*ABOUT THIS EXERCISE*: After finding the line containing "(397, 323) = (268, 190): blue heart -> none" below, please output that line and each following one through the line containing "(411, 175) = (479, 441): pink", exactly as written.

*INPUT DATA*:

********

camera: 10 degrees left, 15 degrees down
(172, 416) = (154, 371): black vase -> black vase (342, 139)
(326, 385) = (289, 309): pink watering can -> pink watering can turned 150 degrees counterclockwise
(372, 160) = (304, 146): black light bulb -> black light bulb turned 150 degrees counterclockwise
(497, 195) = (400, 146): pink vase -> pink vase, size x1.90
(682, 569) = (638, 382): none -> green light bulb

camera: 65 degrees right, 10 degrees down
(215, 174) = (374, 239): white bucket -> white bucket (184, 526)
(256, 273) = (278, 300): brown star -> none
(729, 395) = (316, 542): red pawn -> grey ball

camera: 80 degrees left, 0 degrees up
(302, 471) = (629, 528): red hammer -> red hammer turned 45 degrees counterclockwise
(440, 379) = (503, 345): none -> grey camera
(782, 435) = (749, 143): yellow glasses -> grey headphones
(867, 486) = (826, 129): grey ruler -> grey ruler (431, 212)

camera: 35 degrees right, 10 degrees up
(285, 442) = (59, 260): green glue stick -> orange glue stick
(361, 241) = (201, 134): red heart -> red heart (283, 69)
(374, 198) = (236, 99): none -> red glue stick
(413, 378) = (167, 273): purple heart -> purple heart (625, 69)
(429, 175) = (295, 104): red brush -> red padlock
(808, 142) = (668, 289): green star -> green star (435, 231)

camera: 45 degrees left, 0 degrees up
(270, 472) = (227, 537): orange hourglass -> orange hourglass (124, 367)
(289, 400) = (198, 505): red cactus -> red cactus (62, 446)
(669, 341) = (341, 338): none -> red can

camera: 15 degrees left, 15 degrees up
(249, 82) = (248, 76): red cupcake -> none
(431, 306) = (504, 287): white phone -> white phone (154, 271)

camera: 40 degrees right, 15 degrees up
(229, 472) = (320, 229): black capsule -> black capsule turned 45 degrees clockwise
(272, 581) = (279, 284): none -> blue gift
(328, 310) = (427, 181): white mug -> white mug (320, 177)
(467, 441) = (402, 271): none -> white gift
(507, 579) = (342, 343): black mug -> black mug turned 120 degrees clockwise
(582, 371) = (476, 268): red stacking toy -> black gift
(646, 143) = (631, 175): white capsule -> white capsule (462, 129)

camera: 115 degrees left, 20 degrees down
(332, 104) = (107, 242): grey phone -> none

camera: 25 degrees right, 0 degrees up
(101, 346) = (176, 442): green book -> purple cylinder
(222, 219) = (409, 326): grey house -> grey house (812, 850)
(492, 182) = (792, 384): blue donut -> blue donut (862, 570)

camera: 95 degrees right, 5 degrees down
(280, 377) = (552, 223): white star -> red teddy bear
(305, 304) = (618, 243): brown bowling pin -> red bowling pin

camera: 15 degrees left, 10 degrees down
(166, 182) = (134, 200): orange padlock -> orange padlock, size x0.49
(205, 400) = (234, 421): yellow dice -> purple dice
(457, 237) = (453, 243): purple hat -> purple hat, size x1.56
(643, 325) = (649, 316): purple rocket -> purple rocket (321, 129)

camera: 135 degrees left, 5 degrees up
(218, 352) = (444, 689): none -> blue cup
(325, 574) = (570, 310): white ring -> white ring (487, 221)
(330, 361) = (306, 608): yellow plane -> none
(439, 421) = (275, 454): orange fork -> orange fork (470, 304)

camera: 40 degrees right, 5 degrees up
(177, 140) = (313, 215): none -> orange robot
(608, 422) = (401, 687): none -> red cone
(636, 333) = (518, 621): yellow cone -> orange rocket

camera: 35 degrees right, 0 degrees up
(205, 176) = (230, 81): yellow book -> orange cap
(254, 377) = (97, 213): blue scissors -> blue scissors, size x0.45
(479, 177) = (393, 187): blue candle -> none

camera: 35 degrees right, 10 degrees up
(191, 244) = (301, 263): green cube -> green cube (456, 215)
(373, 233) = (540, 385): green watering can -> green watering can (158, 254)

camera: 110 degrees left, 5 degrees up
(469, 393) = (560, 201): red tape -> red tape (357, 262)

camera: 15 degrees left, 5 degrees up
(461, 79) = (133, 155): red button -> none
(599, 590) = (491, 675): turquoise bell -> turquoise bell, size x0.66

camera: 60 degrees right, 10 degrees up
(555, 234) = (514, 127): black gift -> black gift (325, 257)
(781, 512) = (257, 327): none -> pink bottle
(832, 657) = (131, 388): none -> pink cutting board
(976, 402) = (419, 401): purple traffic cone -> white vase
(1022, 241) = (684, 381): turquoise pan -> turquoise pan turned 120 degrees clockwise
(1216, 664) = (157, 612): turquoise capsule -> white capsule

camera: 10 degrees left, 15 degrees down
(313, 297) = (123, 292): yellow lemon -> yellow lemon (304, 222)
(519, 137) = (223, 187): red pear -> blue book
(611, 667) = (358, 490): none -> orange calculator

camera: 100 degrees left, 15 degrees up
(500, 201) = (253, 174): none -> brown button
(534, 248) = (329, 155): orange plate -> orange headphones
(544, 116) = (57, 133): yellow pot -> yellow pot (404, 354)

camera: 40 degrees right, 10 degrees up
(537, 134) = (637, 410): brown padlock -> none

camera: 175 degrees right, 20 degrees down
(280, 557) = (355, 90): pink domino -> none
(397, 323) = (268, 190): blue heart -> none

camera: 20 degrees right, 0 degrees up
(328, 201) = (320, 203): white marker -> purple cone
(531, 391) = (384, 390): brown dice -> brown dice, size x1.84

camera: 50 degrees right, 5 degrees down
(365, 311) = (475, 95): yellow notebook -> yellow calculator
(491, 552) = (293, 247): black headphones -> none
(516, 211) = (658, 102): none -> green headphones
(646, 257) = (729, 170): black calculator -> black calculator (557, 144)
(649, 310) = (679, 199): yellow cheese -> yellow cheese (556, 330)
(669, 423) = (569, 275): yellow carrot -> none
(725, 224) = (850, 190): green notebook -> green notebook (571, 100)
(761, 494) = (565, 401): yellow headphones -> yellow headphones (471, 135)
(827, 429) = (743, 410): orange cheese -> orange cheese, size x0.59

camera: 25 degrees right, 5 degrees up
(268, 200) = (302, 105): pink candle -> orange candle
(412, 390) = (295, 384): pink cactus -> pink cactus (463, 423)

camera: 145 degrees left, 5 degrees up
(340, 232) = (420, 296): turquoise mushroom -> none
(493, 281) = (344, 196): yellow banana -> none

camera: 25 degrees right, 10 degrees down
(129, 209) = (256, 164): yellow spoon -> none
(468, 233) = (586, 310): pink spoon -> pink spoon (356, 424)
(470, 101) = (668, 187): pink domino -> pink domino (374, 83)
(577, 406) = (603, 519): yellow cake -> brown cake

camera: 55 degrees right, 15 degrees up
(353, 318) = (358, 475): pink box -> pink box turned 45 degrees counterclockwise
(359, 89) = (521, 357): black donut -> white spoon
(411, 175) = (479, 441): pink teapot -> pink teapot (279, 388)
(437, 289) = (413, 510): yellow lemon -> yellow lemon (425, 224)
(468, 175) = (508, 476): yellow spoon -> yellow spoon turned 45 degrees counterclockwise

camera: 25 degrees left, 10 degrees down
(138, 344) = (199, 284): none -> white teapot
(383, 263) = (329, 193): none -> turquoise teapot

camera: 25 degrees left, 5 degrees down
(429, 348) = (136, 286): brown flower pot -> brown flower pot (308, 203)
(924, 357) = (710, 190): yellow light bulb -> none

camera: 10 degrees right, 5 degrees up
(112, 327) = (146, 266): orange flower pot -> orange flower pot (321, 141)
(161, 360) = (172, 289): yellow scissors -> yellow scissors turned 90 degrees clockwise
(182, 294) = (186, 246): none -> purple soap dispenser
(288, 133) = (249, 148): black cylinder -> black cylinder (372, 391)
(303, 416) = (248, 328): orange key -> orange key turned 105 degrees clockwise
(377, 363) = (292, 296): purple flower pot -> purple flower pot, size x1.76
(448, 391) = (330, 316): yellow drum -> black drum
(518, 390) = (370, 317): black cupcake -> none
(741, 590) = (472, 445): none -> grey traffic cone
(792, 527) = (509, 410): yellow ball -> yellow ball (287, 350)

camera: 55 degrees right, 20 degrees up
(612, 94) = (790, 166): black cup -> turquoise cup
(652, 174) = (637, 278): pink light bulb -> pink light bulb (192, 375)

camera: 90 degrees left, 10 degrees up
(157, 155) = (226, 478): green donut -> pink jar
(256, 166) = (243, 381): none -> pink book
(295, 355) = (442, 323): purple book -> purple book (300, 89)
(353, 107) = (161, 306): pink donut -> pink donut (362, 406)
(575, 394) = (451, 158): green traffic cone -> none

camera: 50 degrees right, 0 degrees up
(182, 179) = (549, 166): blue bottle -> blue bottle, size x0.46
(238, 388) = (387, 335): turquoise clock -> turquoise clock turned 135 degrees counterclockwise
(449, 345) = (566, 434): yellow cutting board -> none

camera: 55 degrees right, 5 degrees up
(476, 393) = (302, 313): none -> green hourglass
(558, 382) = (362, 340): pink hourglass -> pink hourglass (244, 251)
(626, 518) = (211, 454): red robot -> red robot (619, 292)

********

*TASK RESULT*:
(397, 323) = (268, 190): blue heart -> none

camera: 20 degrees right, 0 degrees up
(328, 201) = (320, 203): white marker -> purple cone
(531, 391) = (384, 390): brown dice -> brown dice, size x1.84

camera: 50 degrees right, 5 degrees down
(365, 311) = (475, 95): yellow notebook -> yellow calculator
(491, 552) = (293, 247): black headphones -> none
(516, 211) = (658, 102): none -> green headphones
(646, 257) = (729, 170): black calculator -> black calculator (557, 144)
(649, 310) = (679, 199): yellow cheese -> yellow cheese (556, 330)
(669, 423) = (569, 275): yellow carrot -> none
(725, 224) = (850, 190): green notebook -> green notebook (571, 100)
(761, 494) = (565, 401): yellow headphones -> yellow headphones (471, 135)
(827, 429) = (743, 410): orange cheese -> orange cheese, size x0.59

camera: 25 degrees right, 5 degrees up
(268, 200) = (302, 105): pink candle -> orange candle
(412, 390) = (295, 384): pink cactus -> pink cactus (463, 423)

camera: 145 degrees left, 5 degrees up
(340, 232) = (420, 296): turquoise mushroom -> none
(493, 281) = (344, 196): yellow banana -> none

camera: 25 degrees right, 10 degrees down
(129, 209) = (256, 164): yellow spoon -> none
(468, 233) = (586, 310): pink spoon -> pink spoon (356, 424)
(470, 101) = (668, 187): pink domino -> pink domino (374, 83)
(577, 406) = (603, 519): yellow cake -> brown cake

camera: 55 degrees right, 15 degrees up
(353, 318) = (358, 475): pink box -> pink box turned 45 degrees counterclockwise
(359, 89) = (521, 357): black donut -> white spoon
(411, 175) = (479, 441): pink teapot -> pink teapot (279, 388)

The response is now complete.